* ACTIVITY *
The answer is to be the lines of the material from its start through the line containing "red triangle: (326, 163) -> (313, 110), moved", each copied exactly; no pictures.

*** Opening of DATA SUPPLIED ***

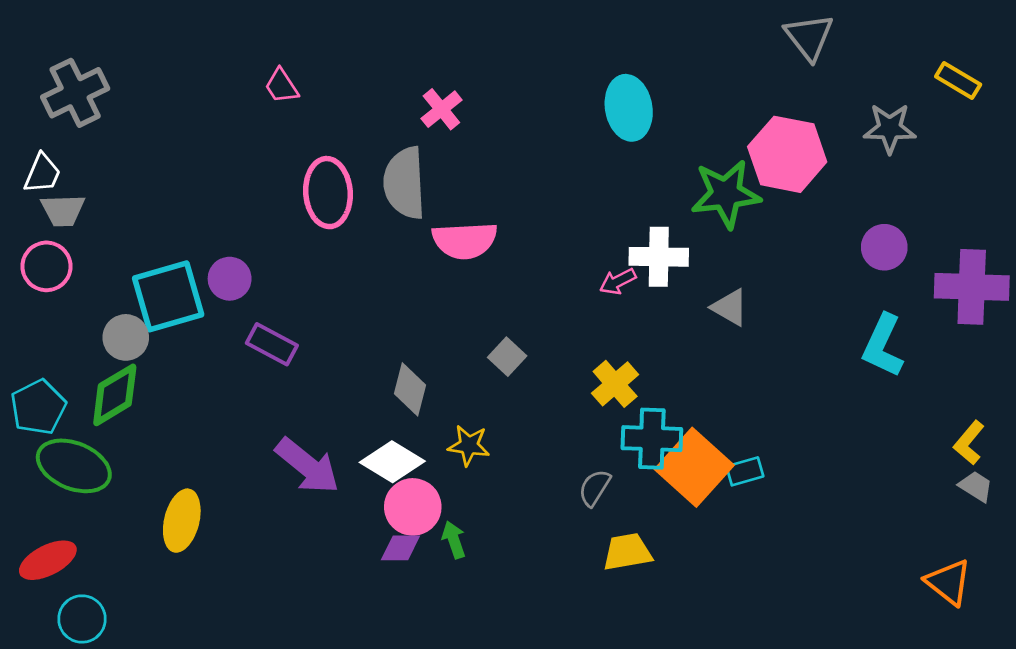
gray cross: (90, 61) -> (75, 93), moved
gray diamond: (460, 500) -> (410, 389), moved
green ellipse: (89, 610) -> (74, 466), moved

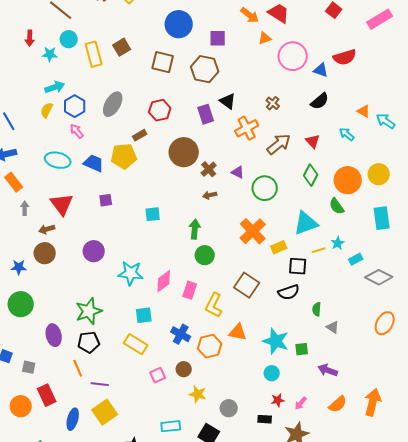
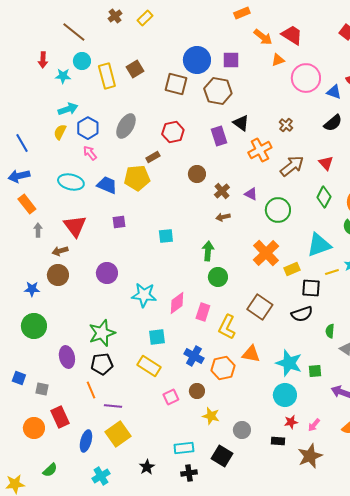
blue circle: (179, 24) -> (197, 60), moved
brown circle: (184, 152) -> (197, 174), size x0.6
cyan circle: (272, 373) -> (285, 395), size x1.5

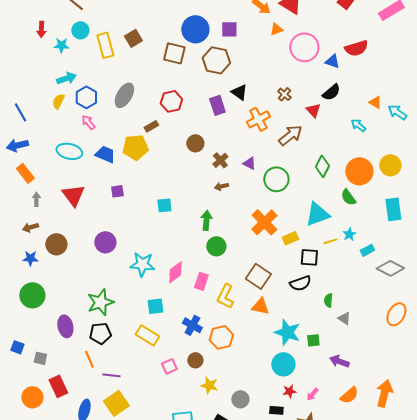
red triangle: (326, 163) -> (313, 110), moved
brown arrow: (60, 251) -> (30, 227), moved
orange triangle: (251, 354) -> (260, 306), moved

*** Close of DATA SUPPLIED ***

* EXPECTED ANSWER *
gray cross: (90, 61) -> (75, 93), moved
gray diamond: (460, 500) -> (410, 389), moved
green ellipse: (89, 610) -> (74, 466), moved

blue circle: (179, 24) -> (197, 60), moved
brown circle: (184, 152) -> (197, 174), size x0.6
cyan circle: (272, 373) -> (285, 395), size x1.5

red triangle: (326, 163) -> (313, 110), moved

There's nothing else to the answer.